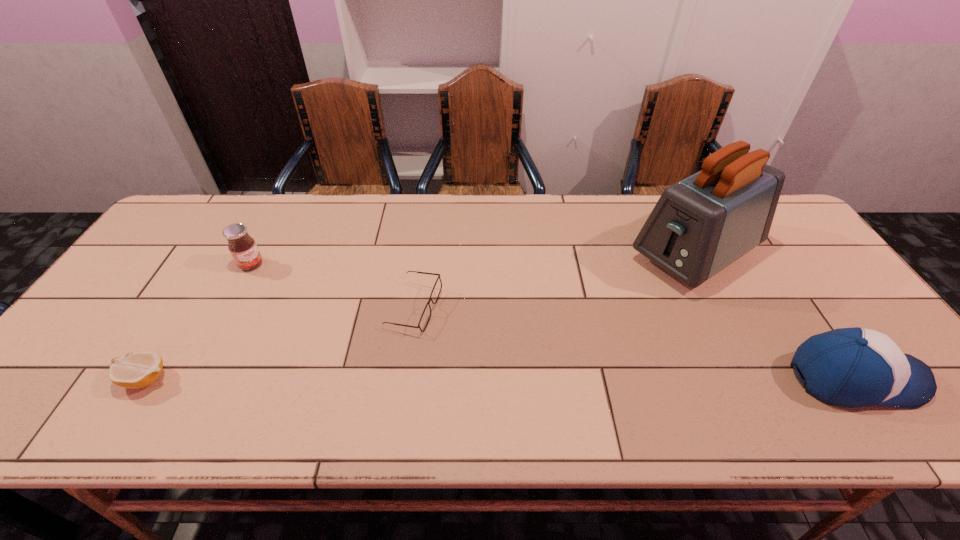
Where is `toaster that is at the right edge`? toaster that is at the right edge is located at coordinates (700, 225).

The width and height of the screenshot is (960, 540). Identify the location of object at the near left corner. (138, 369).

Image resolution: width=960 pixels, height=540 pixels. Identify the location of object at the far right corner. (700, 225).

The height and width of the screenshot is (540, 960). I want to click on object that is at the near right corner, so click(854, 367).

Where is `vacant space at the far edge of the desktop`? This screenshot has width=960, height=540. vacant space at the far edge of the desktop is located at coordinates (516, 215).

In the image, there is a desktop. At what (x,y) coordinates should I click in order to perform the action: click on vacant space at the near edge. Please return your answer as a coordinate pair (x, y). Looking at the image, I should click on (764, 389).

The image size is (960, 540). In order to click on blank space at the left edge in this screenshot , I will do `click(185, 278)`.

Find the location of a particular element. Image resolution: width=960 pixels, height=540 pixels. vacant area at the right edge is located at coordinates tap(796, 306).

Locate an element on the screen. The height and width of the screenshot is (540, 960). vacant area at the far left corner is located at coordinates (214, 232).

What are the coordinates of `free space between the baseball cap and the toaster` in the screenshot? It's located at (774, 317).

---

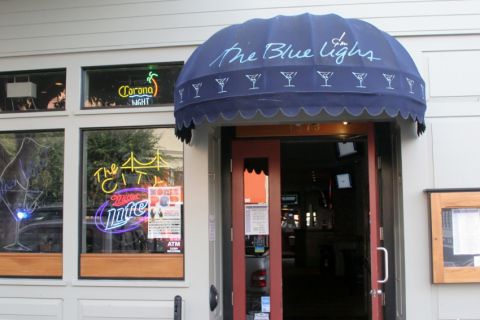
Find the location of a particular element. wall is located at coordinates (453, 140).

---

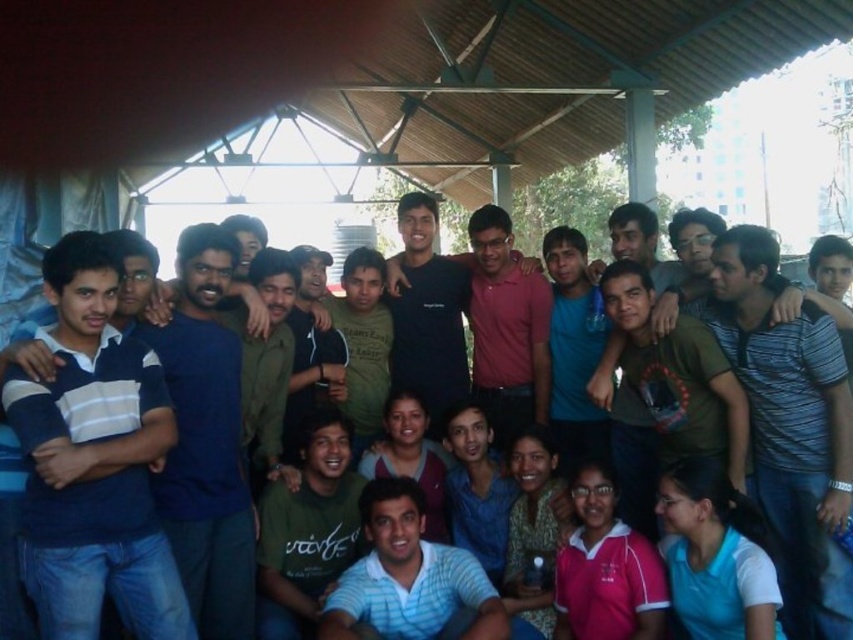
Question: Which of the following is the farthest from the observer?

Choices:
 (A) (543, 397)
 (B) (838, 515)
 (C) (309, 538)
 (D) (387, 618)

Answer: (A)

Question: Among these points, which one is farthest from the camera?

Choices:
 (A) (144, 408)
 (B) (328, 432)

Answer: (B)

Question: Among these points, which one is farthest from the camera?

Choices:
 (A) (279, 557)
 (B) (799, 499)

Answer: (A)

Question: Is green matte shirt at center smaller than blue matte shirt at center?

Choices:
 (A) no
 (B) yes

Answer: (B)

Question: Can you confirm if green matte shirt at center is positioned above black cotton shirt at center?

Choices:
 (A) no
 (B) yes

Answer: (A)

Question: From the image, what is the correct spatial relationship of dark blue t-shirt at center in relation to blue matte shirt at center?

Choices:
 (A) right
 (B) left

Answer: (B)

→ Work to complete: Copy out, word for word, the items from the line containing "Find the location of a particular element. Image" through the line containing "Locate an element", including both of those lines.

→ Result for this task:
Find the location of a particular element. Image resolution: width=960 pixels, height=540 pixels. vacant area at the right edge is located at coordinates tap(796, 306).

Locate an element on the screen. The height and width of the screenshot is (540, 960). vacant area at the far left corner is located at coordinates (214, 232).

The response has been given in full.